### What you should do
Skip the pictures and return every entry exactly as written.

** Source material follows **

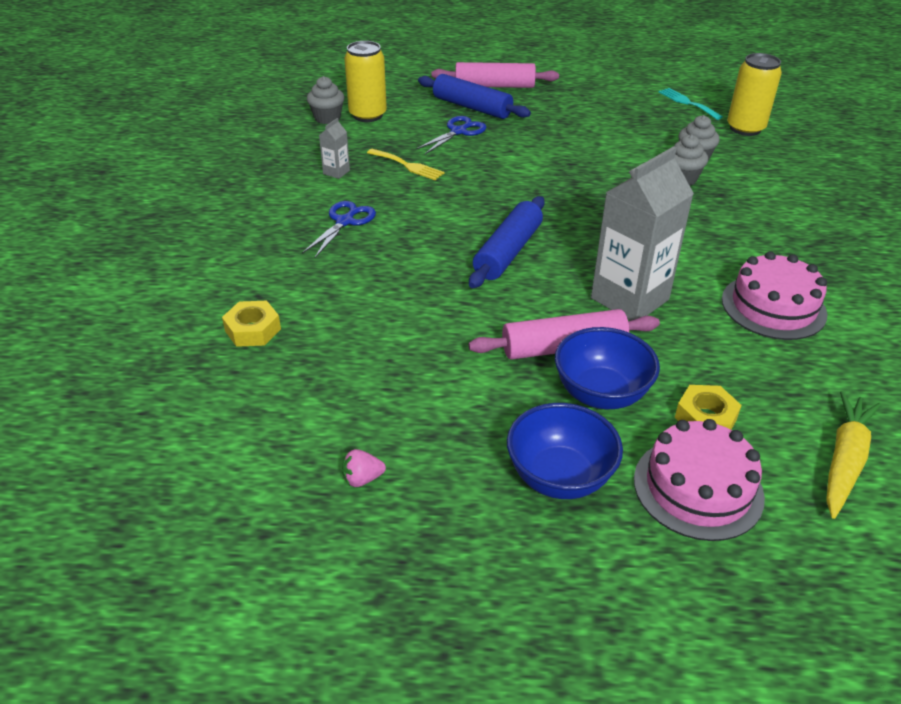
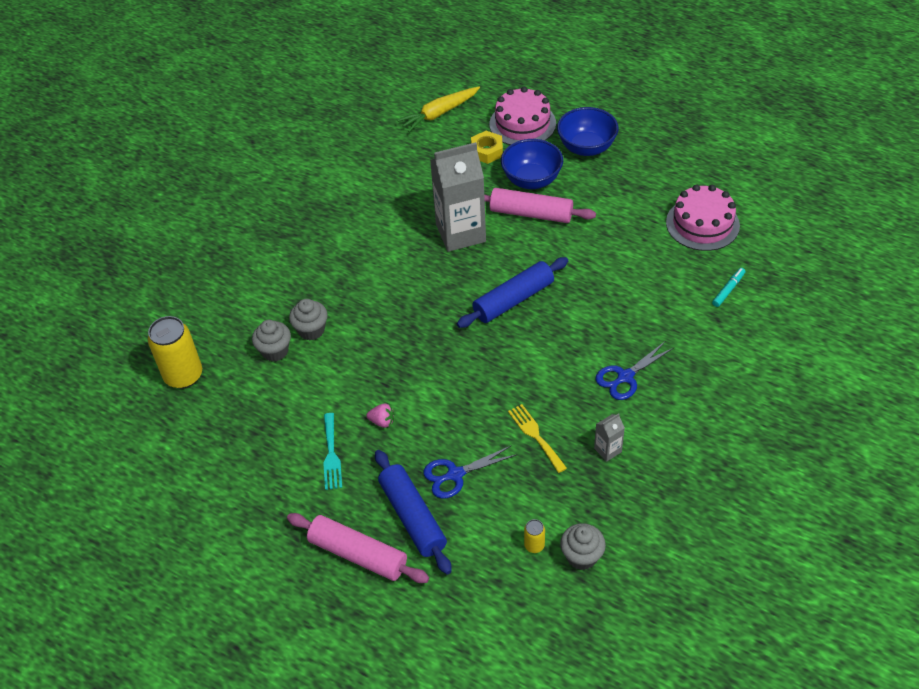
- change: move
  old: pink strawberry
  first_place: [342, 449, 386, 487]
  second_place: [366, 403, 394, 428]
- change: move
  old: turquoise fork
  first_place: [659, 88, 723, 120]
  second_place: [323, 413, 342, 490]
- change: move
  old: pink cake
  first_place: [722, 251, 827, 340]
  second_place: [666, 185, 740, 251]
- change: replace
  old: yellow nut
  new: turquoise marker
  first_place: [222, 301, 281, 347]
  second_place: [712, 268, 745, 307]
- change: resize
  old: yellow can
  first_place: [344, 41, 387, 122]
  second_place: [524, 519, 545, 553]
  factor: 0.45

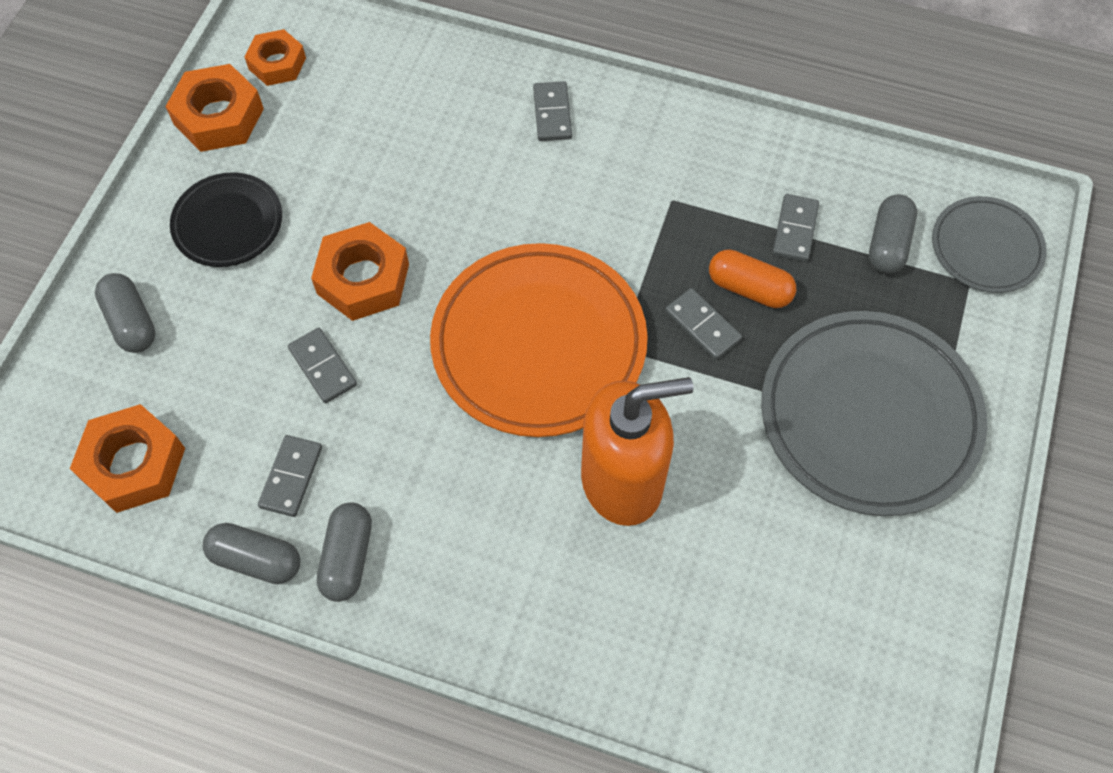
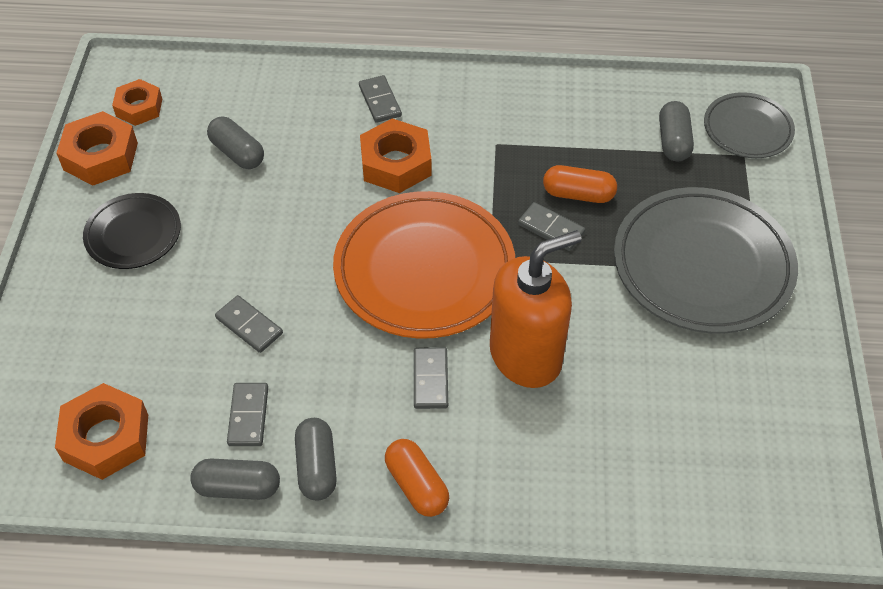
- change: insert
  new: orange capsule
  second_place: [385, 439, 449, 517]
- change: move
  old: grey capsule
  first_place: [95, 273, 155, 353]
  second_place: [207, 116, 264, 169]
- change: move
  old: orange nut
  first_place: [311, 222, 409, 321]
  second_place: [360, 118, 432, 193]
- change: move
  old: grey domino
  first_place: [773, 194, 819, 262]
  second_place: [414, 347, 448, 409]

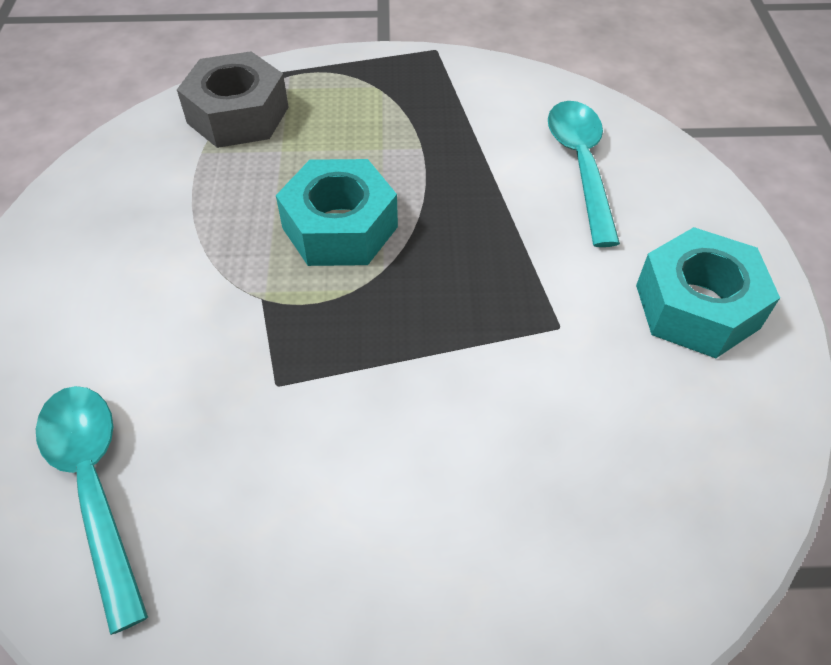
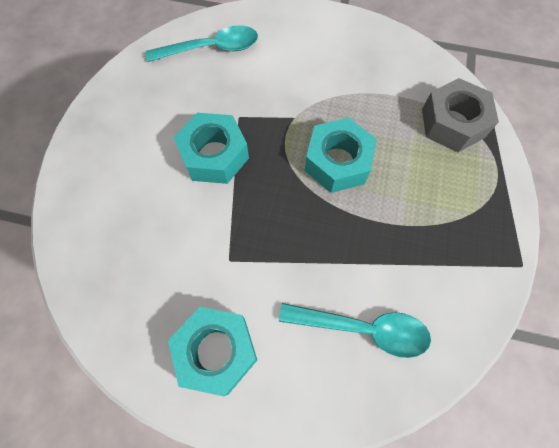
- change: insert
  new: turquoise nut
  second_place: [174, 113, 249, 184]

** End of Source material **

### Task answer
- change: move
  old: pink strawberry
  first_place: [342, 449, 386, 487]
  second_place: [366, 403, 394, 428]
- change: move
  old: turquoise fork
  first_place: [659, 88, 723, 120]
  second_place: [323, 413, 342, 490]
- change: move
  old: pink cake
  first_place: [722, 251, 827, 340]
  second_place: [666, 185, 740, 251]
- change: replace
  old: yellow nut
  new: turquoise marker
  first_place: [222, 301, 281, 347]
  second_place: [712, 268, 745, 307]
- change: resize
  old: yellow can
  first_place: [344, 41, 387, 122]
  second_place: [524, 519, 545, 553]
  factor: 0.45

- change: insert
  new: orange capsule
  second_place: [385, 439, 449, 517]
- change: move
  old: grey capsule
  first_place: [95, 273, 155, 353]
  second_place: [207, 116, 264, 169]
- change: move
  old: orange nut
  first_place: [311, 222, 409, 321]
  second_place: [360, 118, 432, 193]
- change: move
  old: grey domino
  first_place: [773, 194, 819, 262]
  second_place: [414, 347, 448, 409]

- change: insert
  new: turquoise nut
  second_place: [174, 113, 249, 184]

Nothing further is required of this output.